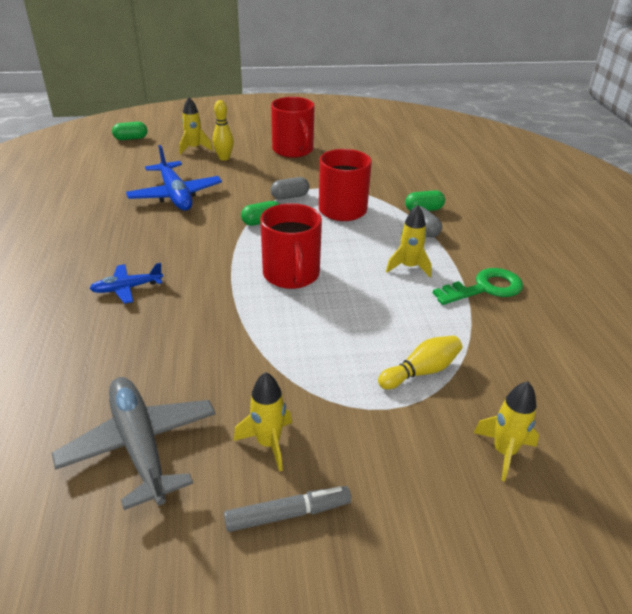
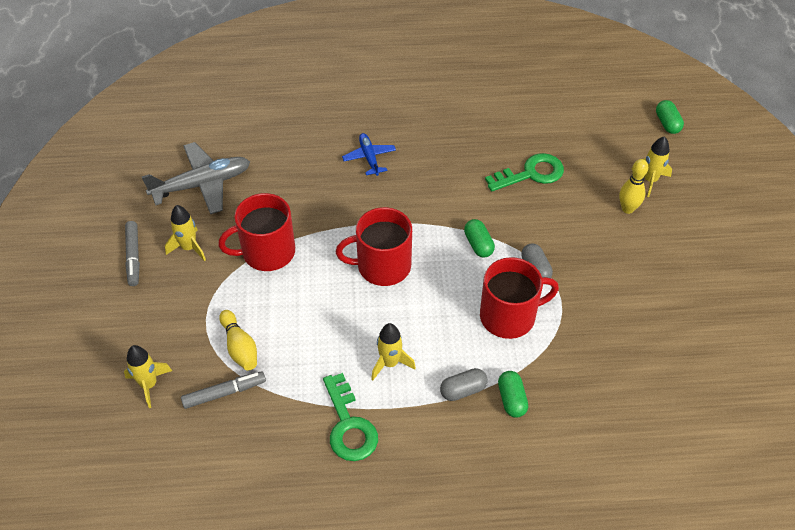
camera: 95 degrees right, 15 degrees up
(175, 195) = (531, 173): blue plane -> green key
(293, 150) = (663, 276): red mug -> red mug (267, 252)
(486, 378) = (224, 393): none -> grey marker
#####
Output the listing exactly, pictures excluded.

▶ [Result of this task]
camera: 95 degrees right, 15 degrees up
(175, 195) = (531, 173): blue plane -> green key
(293, 150) = (663, 276): red mug -> red mug (267, 252)
(486, 378) = (224, 393): none -> grey marker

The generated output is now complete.